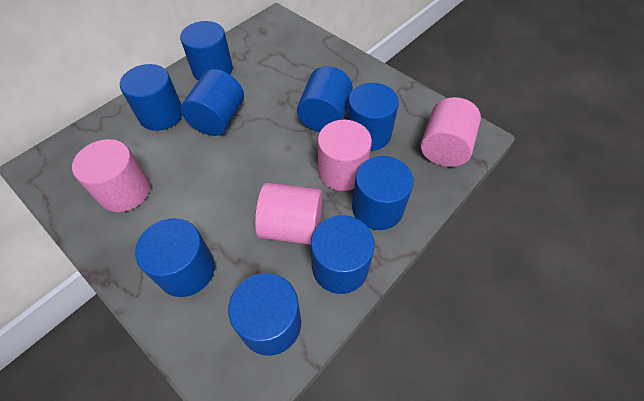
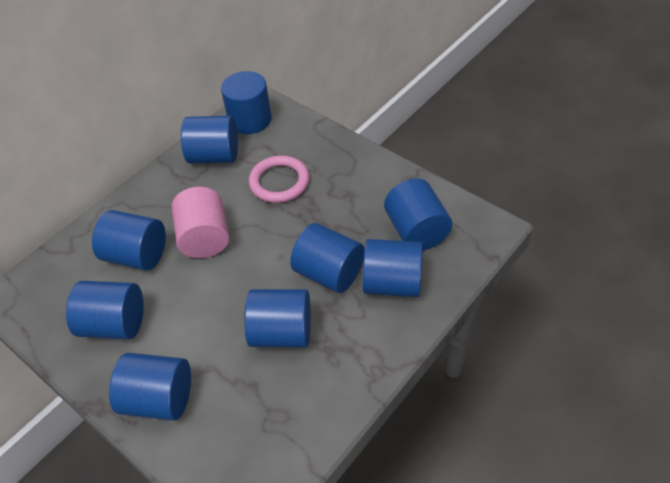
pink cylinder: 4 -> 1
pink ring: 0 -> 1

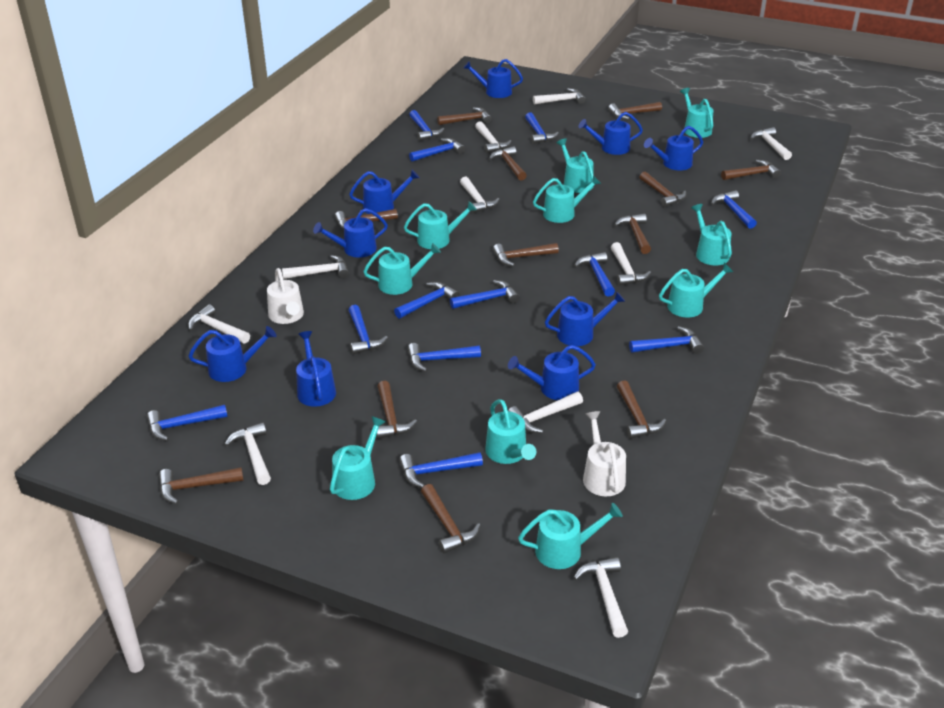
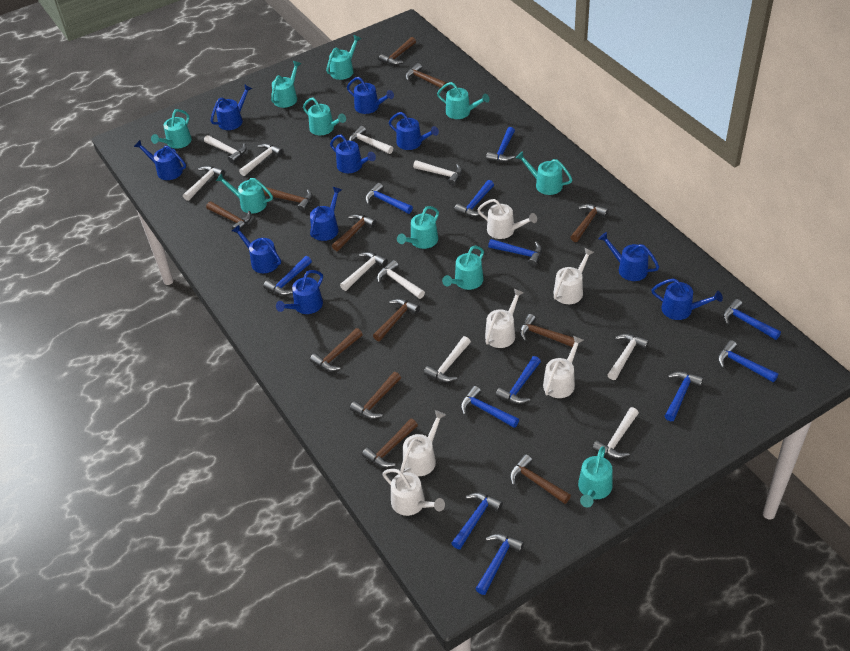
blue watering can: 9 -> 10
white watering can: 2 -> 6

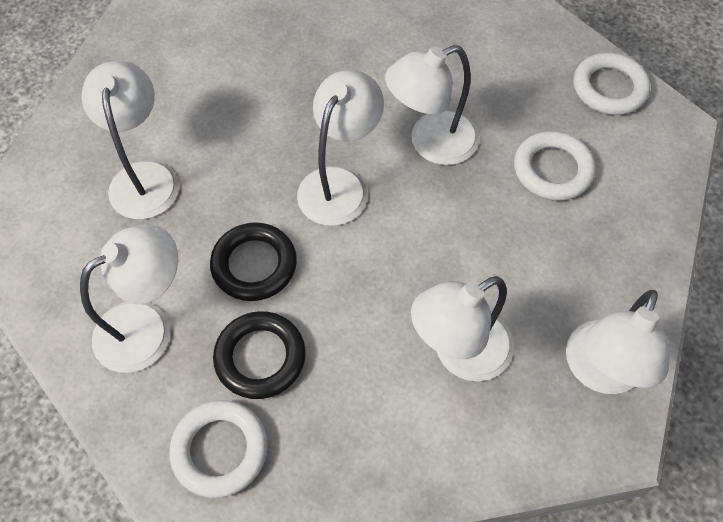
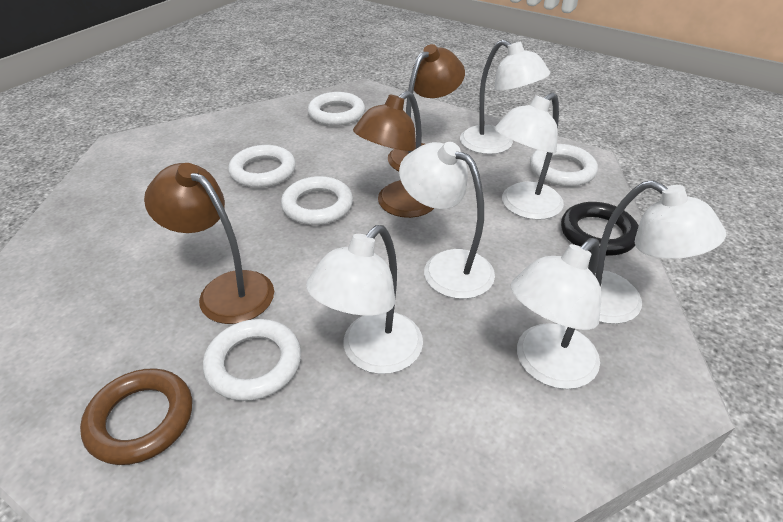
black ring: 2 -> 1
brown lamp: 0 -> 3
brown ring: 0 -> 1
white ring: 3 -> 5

--

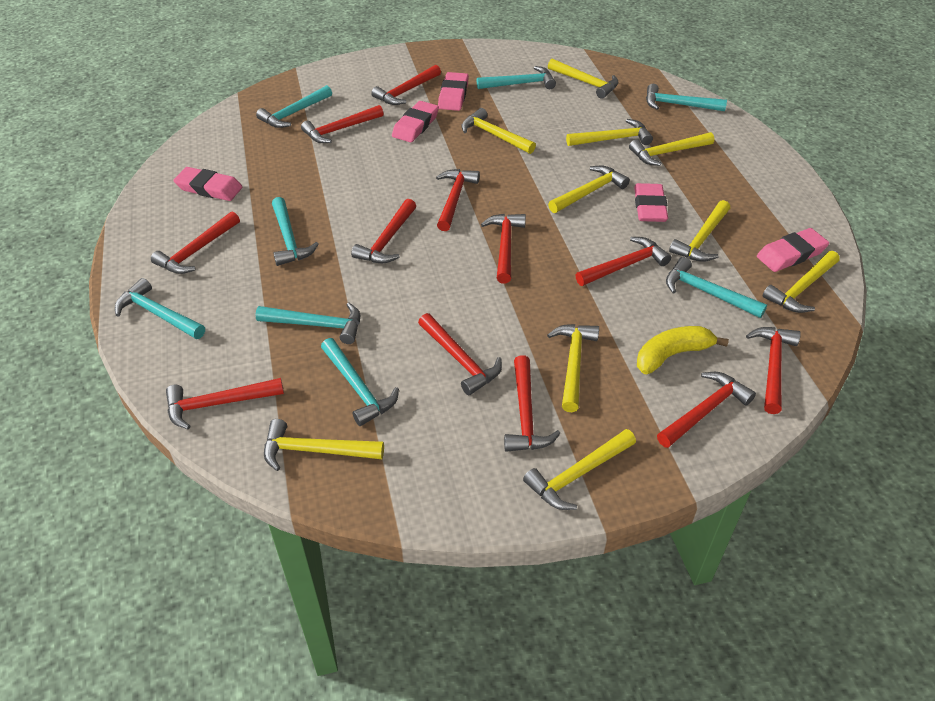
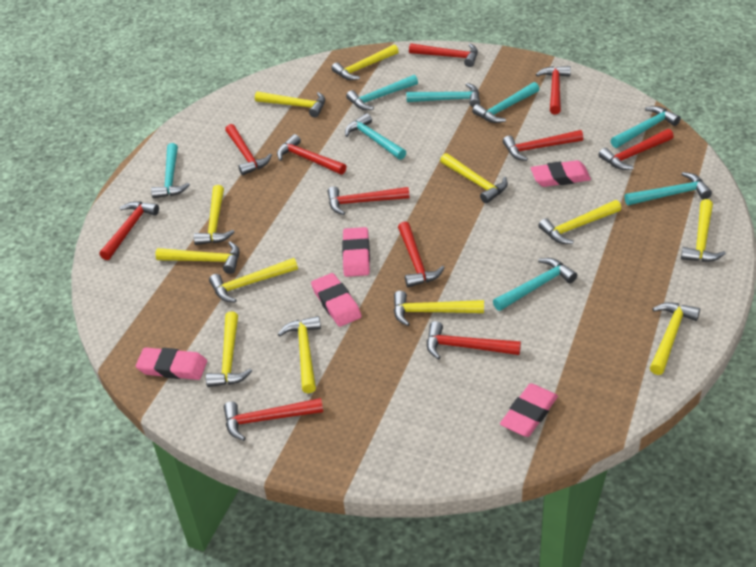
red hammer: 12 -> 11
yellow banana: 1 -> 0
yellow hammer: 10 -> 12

_Instructions for the task_:
Collect every line with the string "watering" from the records, and copy each.

_Solution to this exercise_:
blue watering can: 9 -> 10
white watering can: 2 -> 6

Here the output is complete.